*Provided material*.
———
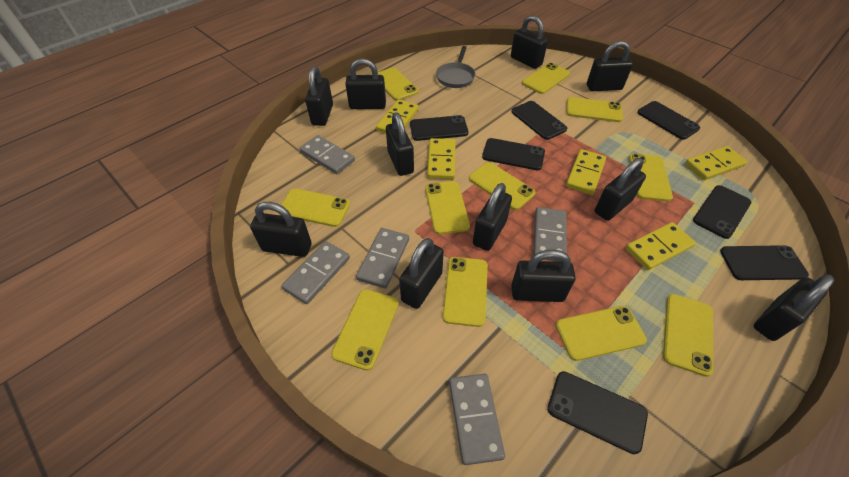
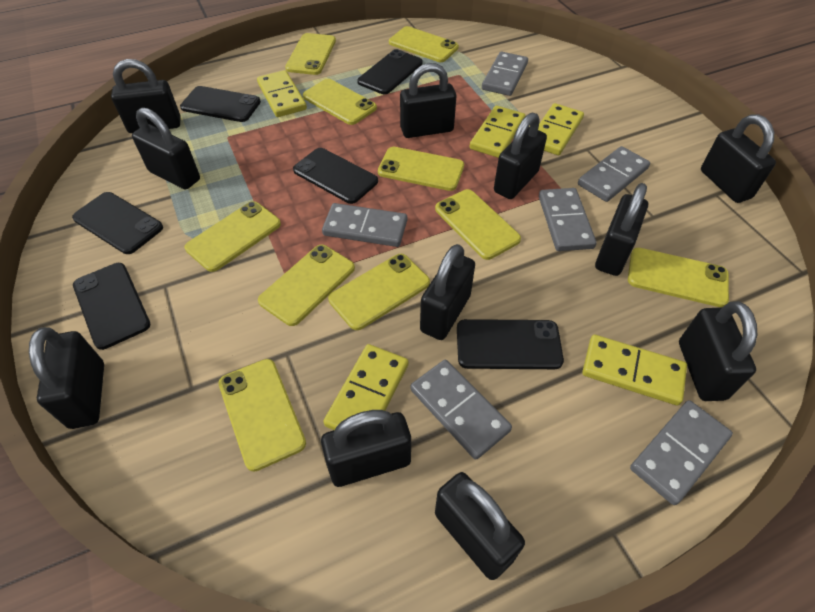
black phone: 7 -> 6
grey domino: 5 -> 6
grey pan: 1 -> 0
yellow phone: 11 -> 10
———
*Your assignment*. The pictures should not be reproduced; quote all of the other material exactly.

*Output*.
black phone: 7 -> 6
grey domino: 5 -> 6
grey pan: 1 -> 0
yellow phone: 11 -> 10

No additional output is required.